§ What you have to do
Please take the lines from the one holding "camera: 40 degrees left, 10 degrees up" through the one holding "(657, 208) = (427, 130): red" in the data below and copy them exactly.

§ Input records
=== Begin Enclosure ===

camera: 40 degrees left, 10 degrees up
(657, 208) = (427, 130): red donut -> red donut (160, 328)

=== End Enclosure ===
=== Begin Enclosure ===

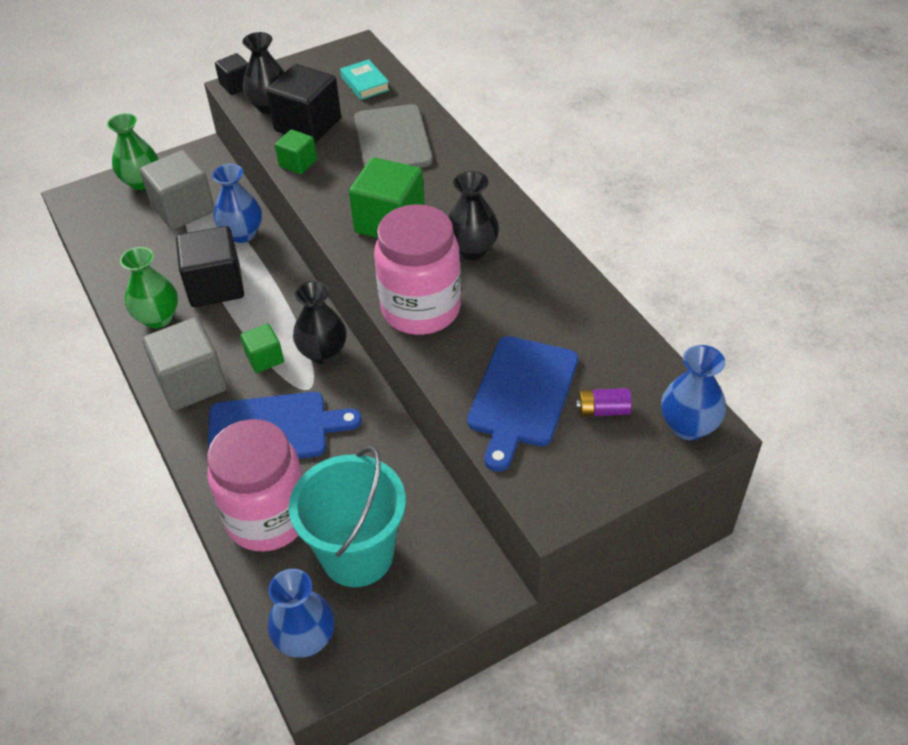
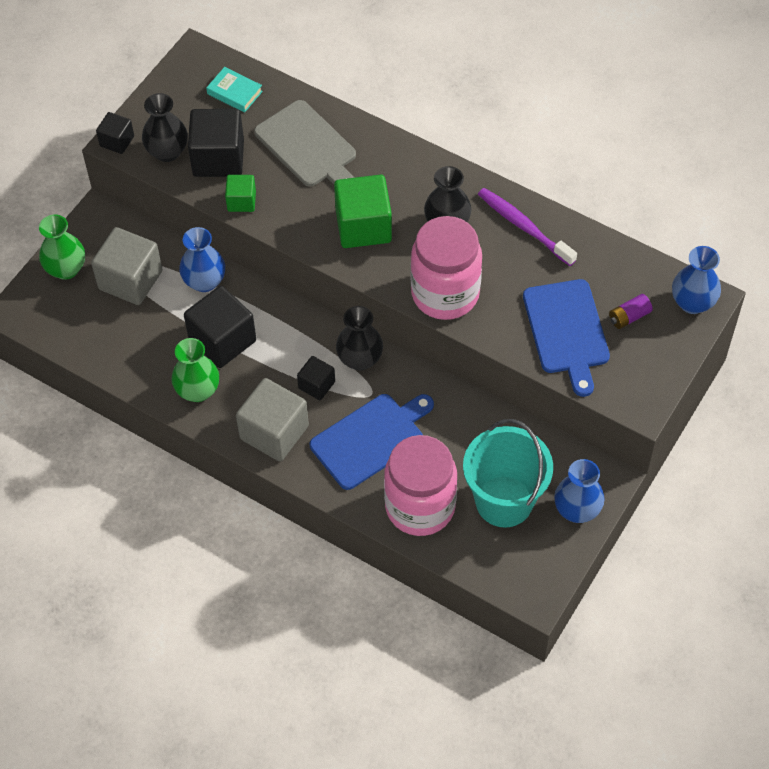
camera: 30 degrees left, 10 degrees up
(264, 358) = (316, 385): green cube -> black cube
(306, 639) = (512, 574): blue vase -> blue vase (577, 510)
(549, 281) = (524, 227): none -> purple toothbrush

=== End Enclosure ===

§ Response below
camera: 40 degrees left, 10 degrees up
(657, 208) = (427, 130): red donut -> red donut (160, 328)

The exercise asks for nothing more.